__Itemized modification records__.
——————————

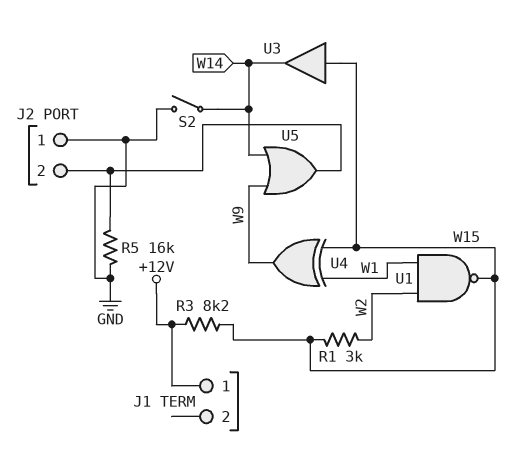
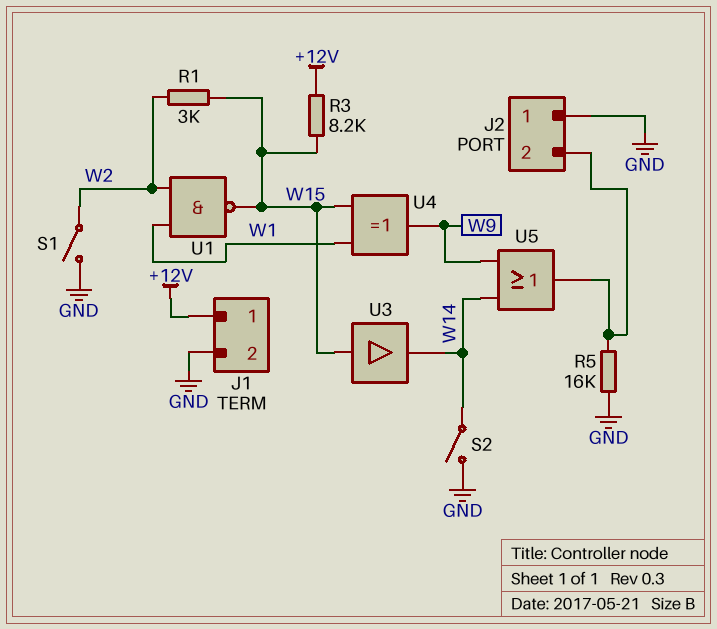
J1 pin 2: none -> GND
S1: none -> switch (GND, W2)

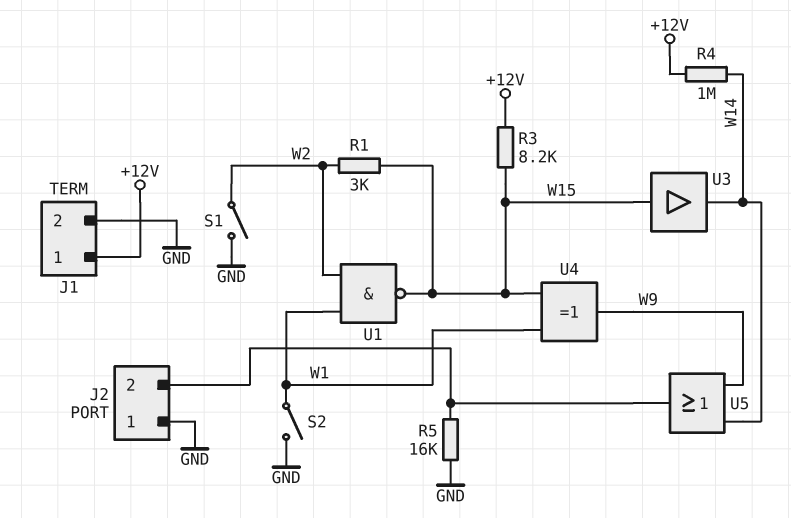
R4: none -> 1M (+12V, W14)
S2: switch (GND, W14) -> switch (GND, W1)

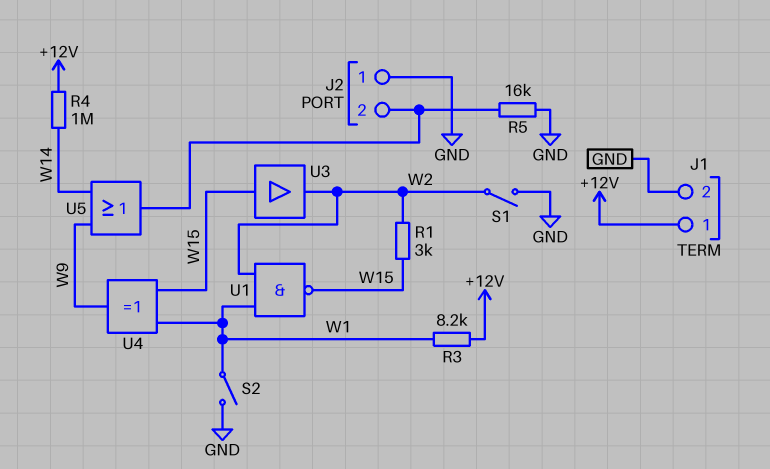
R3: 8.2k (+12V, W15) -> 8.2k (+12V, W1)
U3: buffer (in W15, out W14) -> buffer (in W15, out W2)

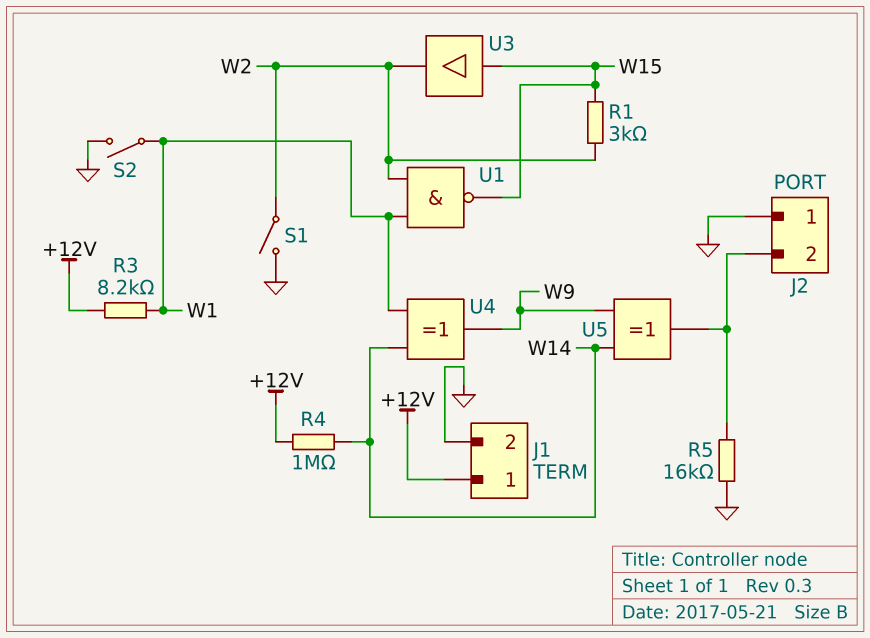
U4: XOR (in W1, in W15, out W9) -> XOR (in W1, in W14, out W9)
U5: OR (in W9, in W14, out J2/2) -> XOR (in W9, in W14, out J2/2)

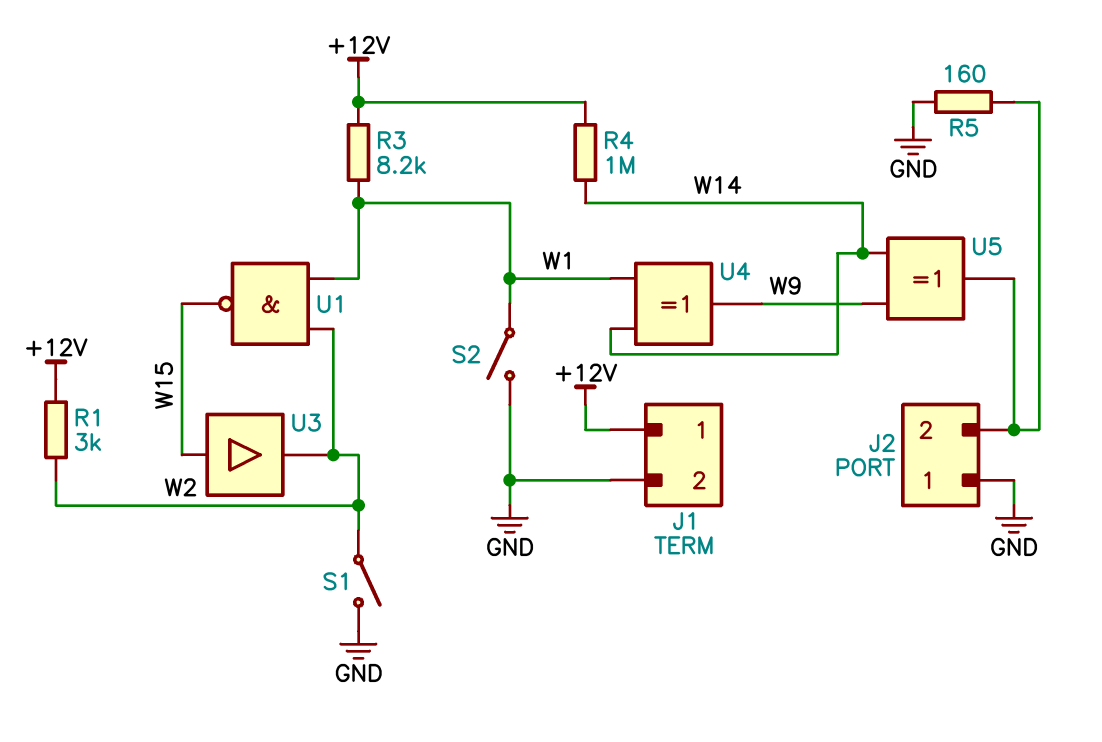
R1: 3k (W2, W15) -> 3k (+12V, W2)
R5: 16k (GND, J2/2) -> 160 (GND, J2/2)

——————————

__Problem requirements__. Copy the final stretch of the entries exactly: the line containing "U3: buffer (in" and every line after it through the last. Include no pictures and nothing more.

__Solved problem__.
U3: buffer (in W15, out W14) -> buffer (in W15, out W2)

U4: XOR (in W1, in W15, out W9) -> XOR (in W1, in W14, out W9)
U5: OR (in W9, in W14, out J2/2) -> XOR (in W9, in W14, out J2/2)

R1: 3k (W2, W15) -> 3k (+12V, W2)
R5: 16k (GND, J2/2) -> 160 (GND, J2/2)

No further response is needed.